_TASK DESCRIPTION_
Locate every line in the rows below that contains the string "black", treating uppercase and lowercase as different, and copy each of those lines.

_Data records_
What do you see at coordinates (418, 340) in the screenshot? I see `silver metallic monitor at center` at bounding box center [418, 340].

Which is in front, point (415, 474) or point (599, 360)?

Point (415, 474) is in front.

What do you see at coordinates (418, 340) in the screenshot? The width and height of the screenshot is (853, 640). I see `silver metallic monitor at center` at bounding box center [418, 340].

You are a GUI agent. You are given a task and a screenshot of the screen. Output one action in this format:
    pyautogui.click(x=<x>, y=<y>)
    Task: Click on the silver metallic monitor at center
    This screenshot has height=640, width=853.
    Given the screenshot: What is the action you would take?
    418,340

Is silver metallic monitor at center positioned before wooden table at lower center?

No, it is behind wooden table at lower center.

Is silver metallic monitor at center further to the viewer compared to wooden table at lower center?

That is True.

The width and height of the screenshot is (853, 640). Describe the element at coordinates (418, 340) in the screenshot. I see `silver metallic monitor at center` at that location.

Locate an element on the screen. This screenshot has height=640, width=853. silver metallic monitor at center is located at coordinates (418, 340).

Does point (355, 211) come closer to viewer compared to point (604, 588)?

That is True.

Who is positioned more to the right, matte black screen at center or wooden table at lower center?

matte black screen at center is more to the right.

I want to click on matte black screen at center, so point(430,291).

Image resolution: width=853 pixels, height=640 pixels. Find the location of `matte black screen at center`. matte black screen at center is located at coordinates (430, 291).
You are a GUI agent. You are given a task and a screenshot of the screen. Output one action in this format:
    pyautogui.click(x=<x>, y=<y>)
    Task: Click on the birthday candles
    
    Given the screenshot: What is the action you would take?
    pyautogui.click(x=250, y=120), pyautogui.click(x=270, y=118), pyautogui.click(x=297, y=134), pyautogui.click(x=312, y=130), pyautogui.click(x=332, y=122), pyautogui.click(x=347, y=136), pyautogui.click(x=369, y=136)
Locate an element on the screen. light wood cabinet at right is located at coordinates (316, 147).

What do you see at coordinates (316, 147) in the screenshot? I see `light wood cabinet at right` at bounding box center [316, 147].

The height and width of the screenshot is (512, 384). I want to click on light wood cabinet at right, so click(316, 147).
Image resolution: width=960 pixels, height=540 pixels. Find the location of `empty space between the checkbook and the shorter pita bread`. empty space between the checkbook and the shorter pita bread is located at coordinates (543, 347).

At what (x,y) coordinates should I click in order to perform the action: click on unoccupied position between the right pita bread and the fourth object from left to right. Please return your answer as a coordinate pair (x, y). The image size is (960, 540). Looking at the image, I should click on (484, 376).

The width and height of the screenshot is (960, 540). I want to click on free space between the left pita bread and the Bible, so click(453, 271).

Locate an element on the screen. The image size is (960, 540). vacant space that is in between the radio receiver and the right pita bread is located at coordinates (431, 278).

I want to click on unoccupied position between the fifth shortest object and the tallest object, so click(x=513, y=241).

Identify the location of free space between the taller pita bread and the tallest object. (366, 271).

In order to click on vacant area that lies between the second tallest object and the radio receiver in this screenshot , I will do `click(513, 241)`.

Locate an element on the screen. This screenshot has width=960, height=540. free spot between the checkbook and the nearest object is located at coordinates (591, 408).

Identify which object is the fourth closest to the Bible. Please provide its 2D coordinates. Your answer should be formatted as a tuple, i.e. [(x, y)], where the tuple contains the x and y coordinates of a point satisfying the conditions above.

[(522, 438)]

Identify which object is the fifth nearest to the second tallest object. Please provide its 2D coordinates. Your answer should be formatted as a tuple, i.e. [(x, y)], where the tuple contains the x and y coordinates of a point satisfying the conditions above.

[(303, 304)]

_FINISHED TASK_
Who is positioned more to the right, matte black screen at center or wooden table at lower center?
matte black screen at center is more to the right.
I want to click on matte black screen at center, so point(430,291).
Image resolution: width=853 pixels, height=640 pixels. Find the location of `matte black screen at center`. matte black screen at center is located at coordinates (430, 291).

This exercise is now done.